Start of SUPPLIED INFORMATION
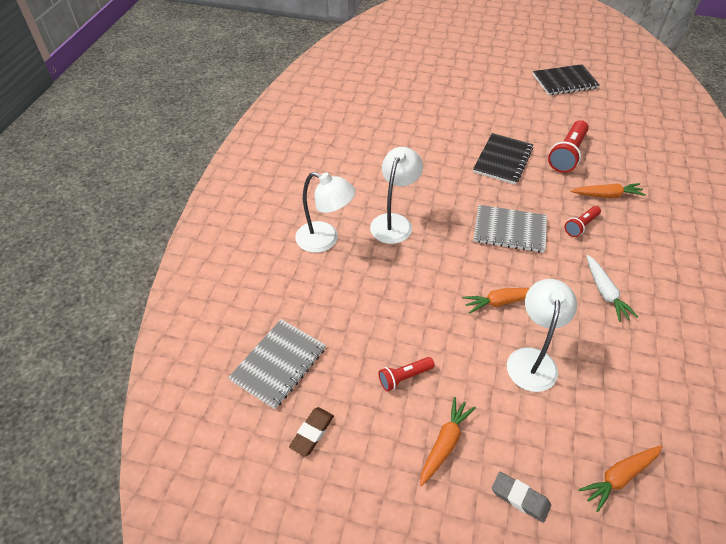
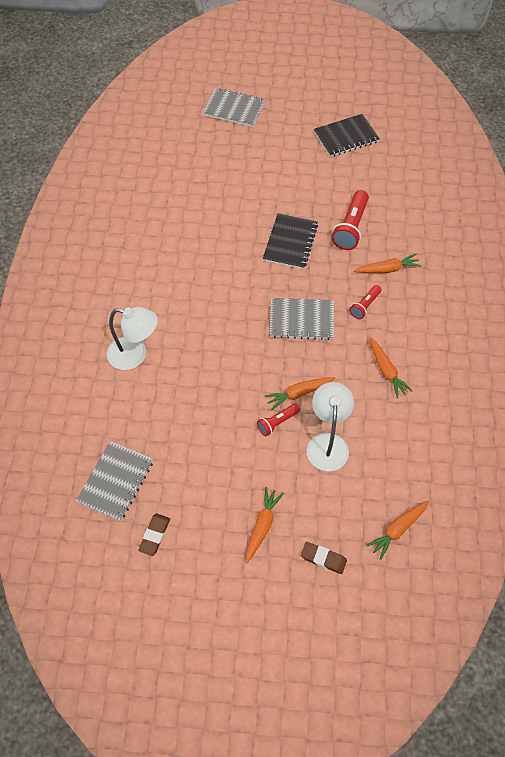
camera: 10 degrees left, 10 degrees up
white lamp [370,147,423,244] -> none
red flashlight [378,357,435,391] -> red flashlight moved to [257,403,300,436]
grey eraser [492,472,551,523] -> brown eraser [301,542,347,574]
white carrot [586,255,638,322] -> orange carrot [369,337,413,398]
none -> grey notebook [203,88,266,127]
End of SUPPLIED INFORMATION
*YOUR OBJECTIVE:*
Would you mind returning each entry above word for word, skipping the images?

*ANSWER SECTION:*
camera: 10 degrees left, 10 degrees up
white lamp [370,147,423,244] -> none
red flashlight [378,357,435,391] -> red flashlight moved to [257,403,300,436]
grey eraser [492,472,551,523] -> brown eraser [301,542,347,574]
white carrot [586,255,638,322] -> orange carrot [369,337,413,398]
none -> grey notebook [203,88,266,127]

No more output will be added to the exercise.